What is expected:
Extract every line of the data below that contains the string "down". Matching is case-sensitive.

* BEGIN Supplied records *

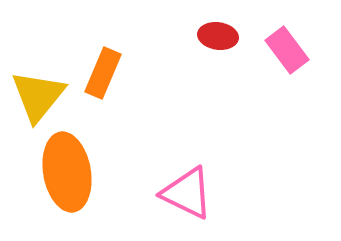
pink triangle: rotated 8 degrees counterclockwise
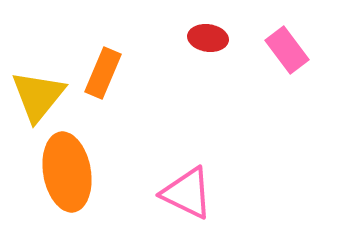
red ellipse: moved 10 px left, 2 px down
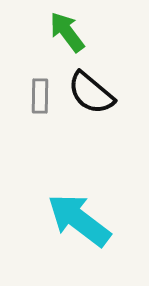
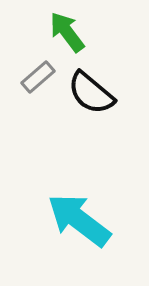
gray rectangle: moved 2 px left, 19 px up; rotated 48 degrees clockwise
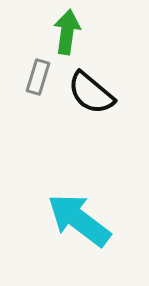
green arrow: rotated 45 degrees clockwise
gray rectangle: rotated 32 degrees counterclockwise
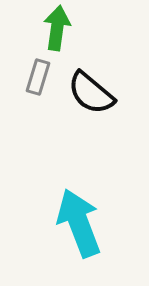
green arrow: moved 10 px left, 4 px up
cyan arrow: moved 3 px down; rotated 32 degrees clockwise
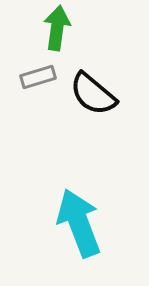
gray rectangle: rotated 56 degrees clockwise
black semicircle: moved 2 px right, 1 px down
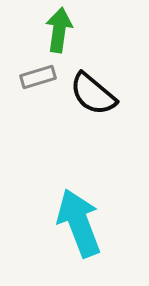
green arrow: moved 2 px right, 2 px down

* END Supplied records *

Result of the task:
red ellipse: moved 10 px left, 2 px down
cyan arrow: moved 3 px down; rotated 32 degrees clockwise
black semicircle: moved 2 px right, 1 px down
green arrow: moved 2 px right, 2 px down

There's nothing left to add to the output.